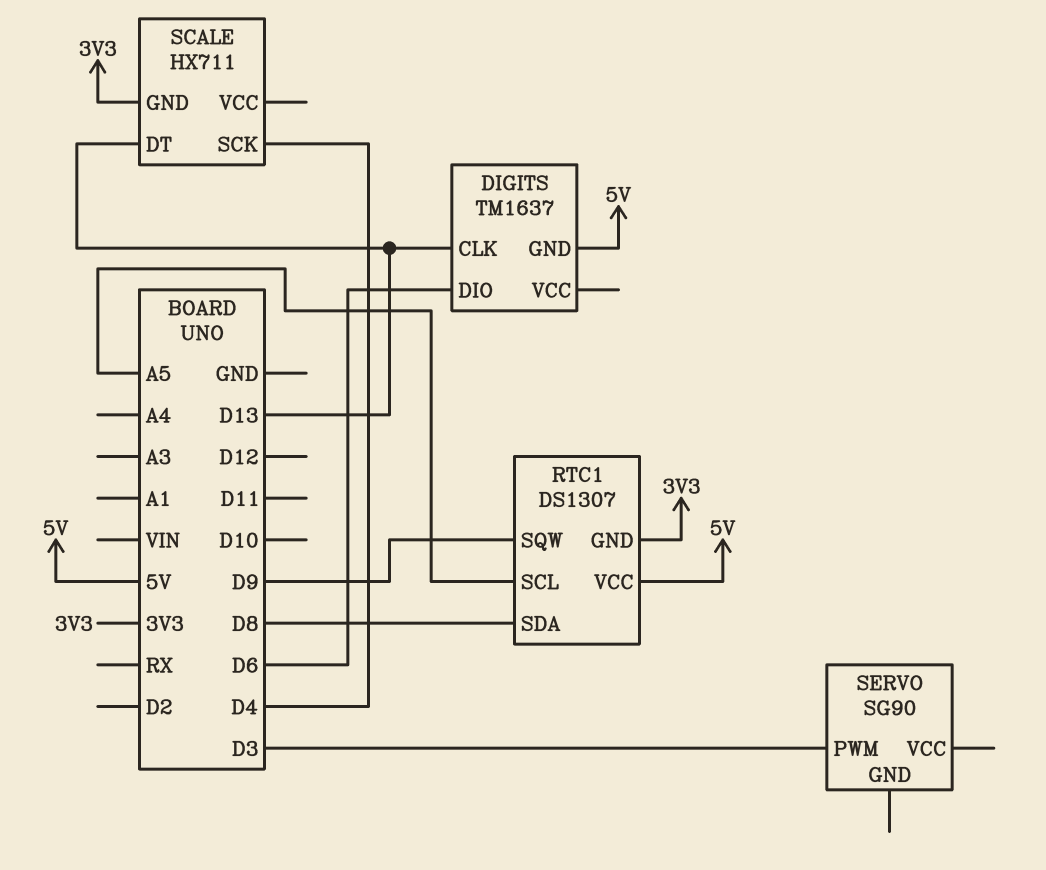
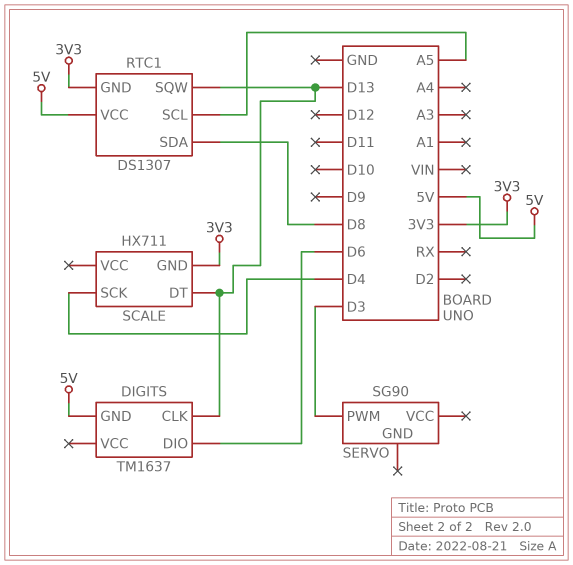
RTC1 pin SQW: D9 -> D13

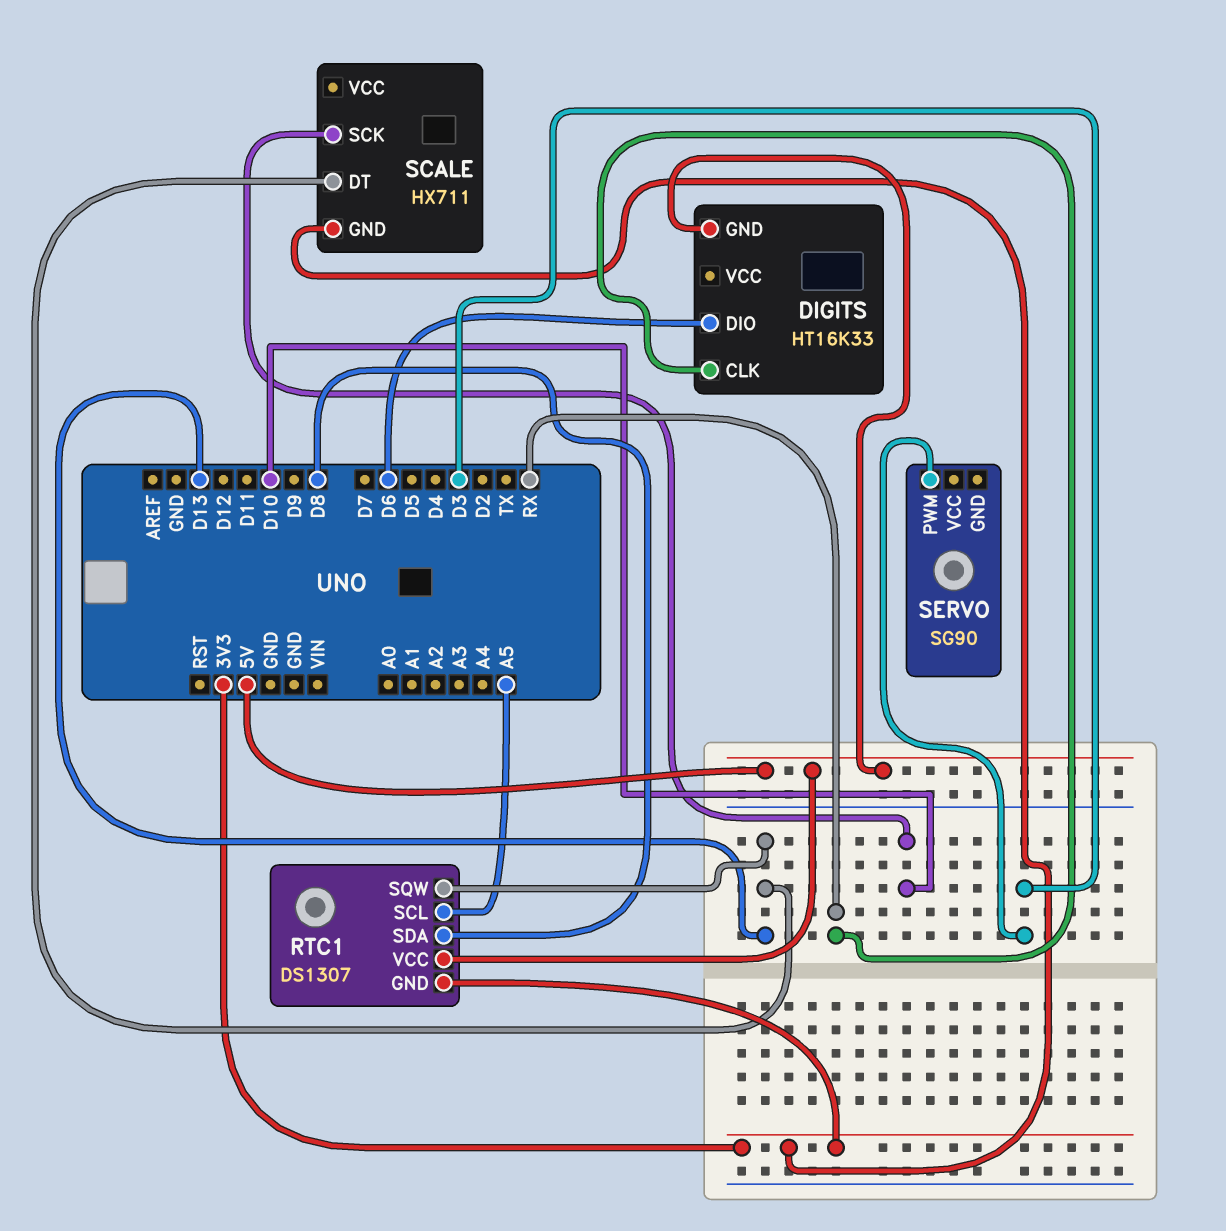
DIGITS: TM1637 -> HT16K33
DIGITS pin CLK: D13 -> RX
SCALE pin SCK: D4 -> D10

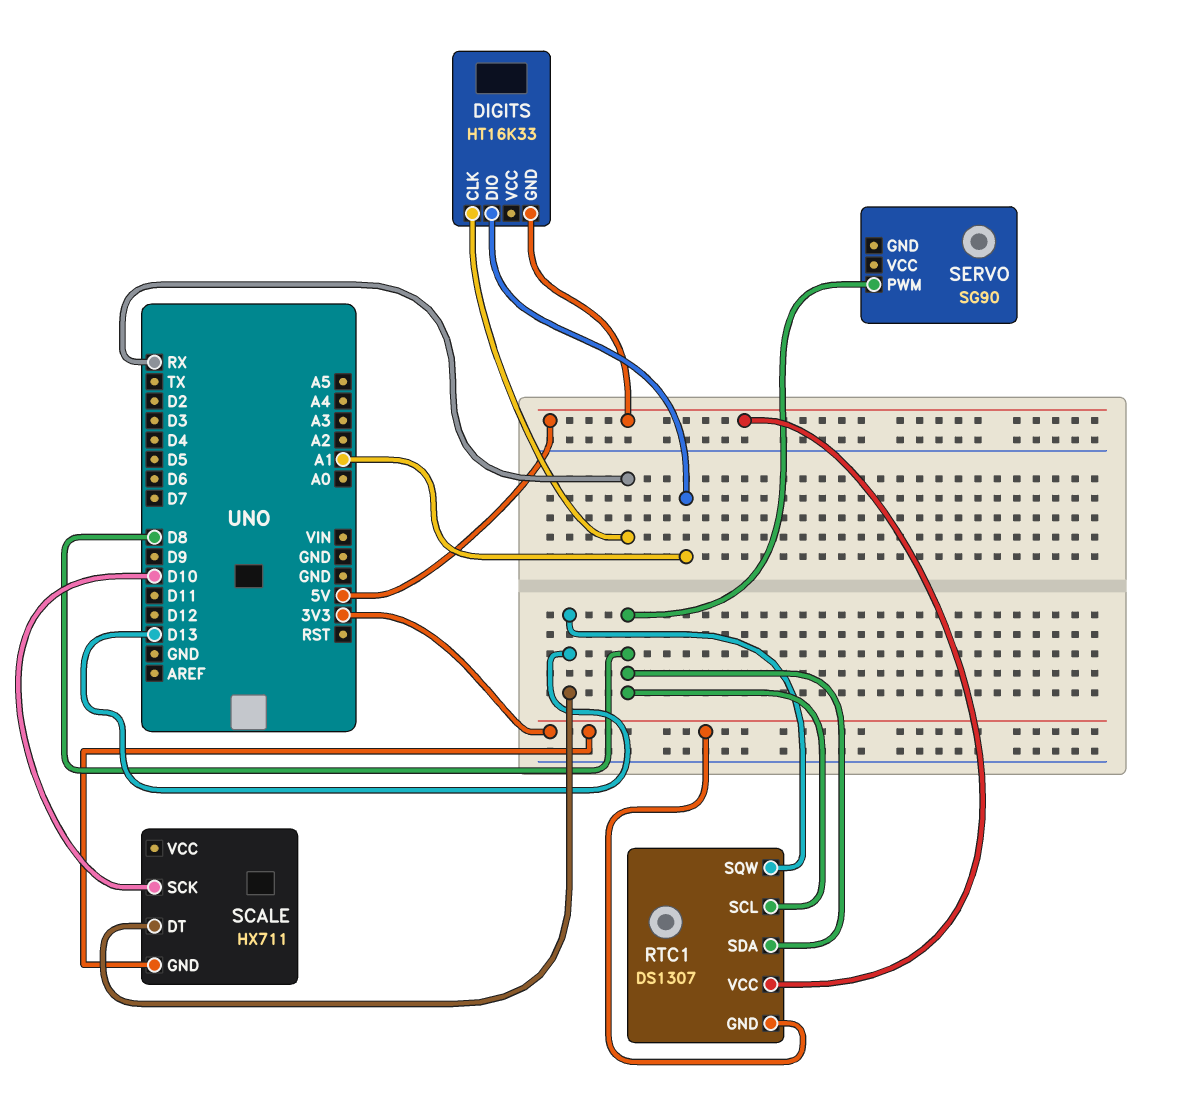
DIGITS pin DIO: D6 -> A1
RTC1 pin SCL: A5 -> D8
SERVO pin PWM: D3 -> D8

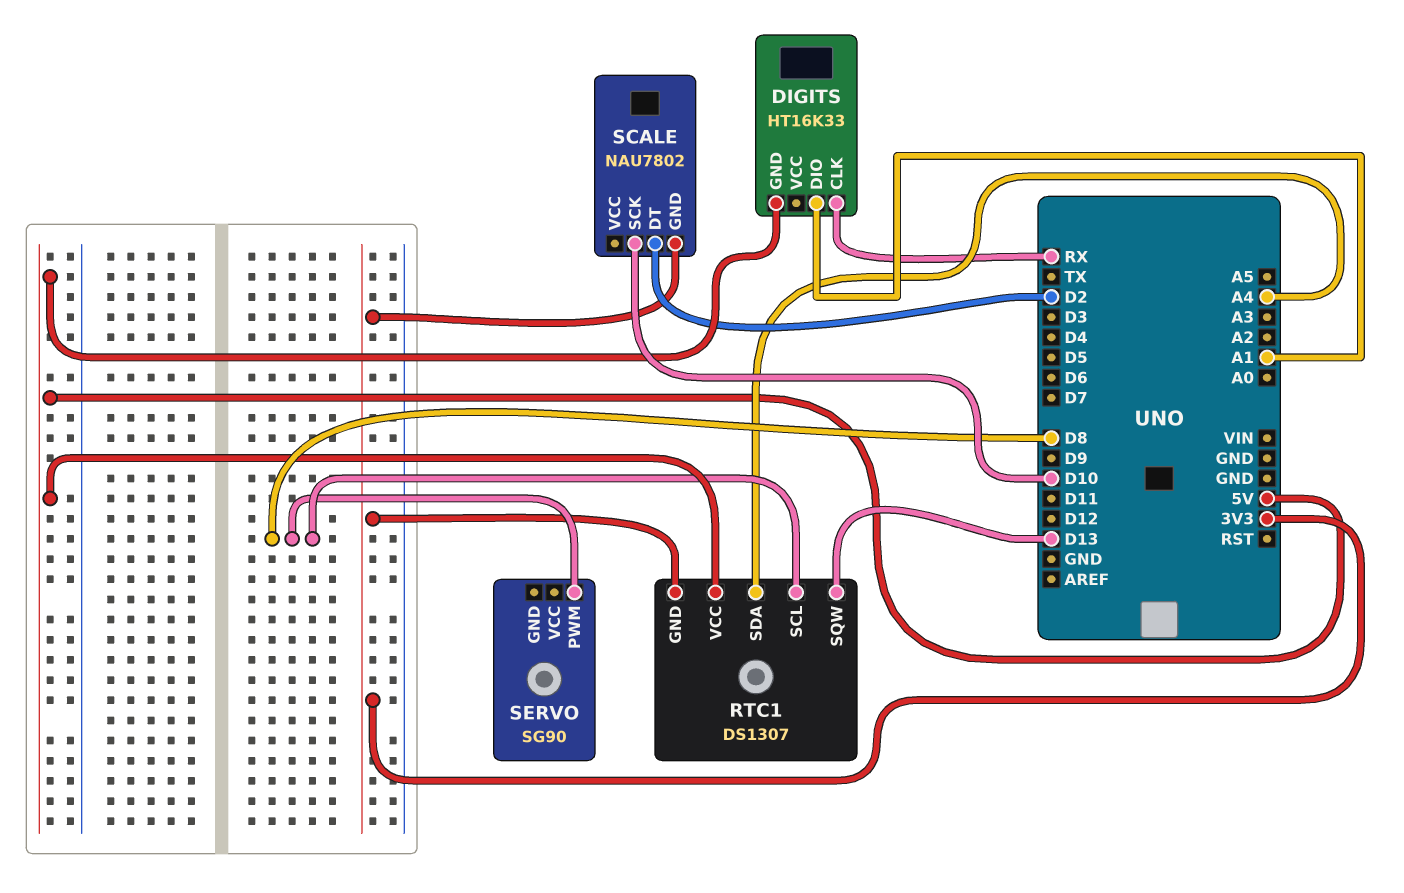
RTC1 pin SDA: D8 -> A4
SCALE: HX711 -> NAU7802
SCALE pin DT: D13 -> D2

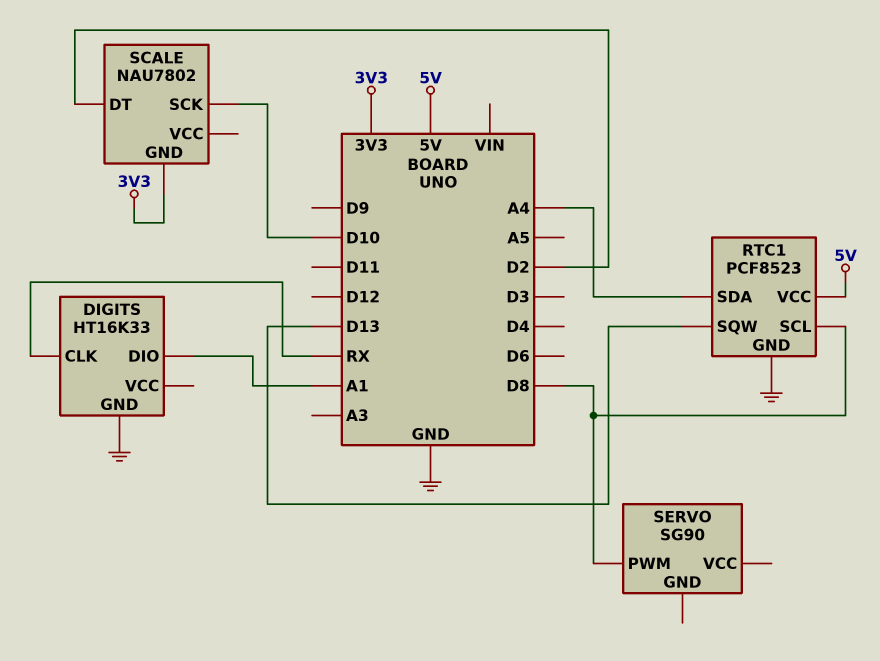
DIGITS pin GND: 5V -> GND
RTC1: DS1307 -> PCF8523
RTC1 pin GND: 3V3 -> GND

* Exercise brief: All lines carrying the word "DIGITS" must be copied from the data above.

* Expected output:
DIGITS: TM1637 -> HT16K33
DIGITS pin CLK: D13 -> RX
DIGITS pin DIO: D6 -> A1
DIGITS pin GND: 5V -> GND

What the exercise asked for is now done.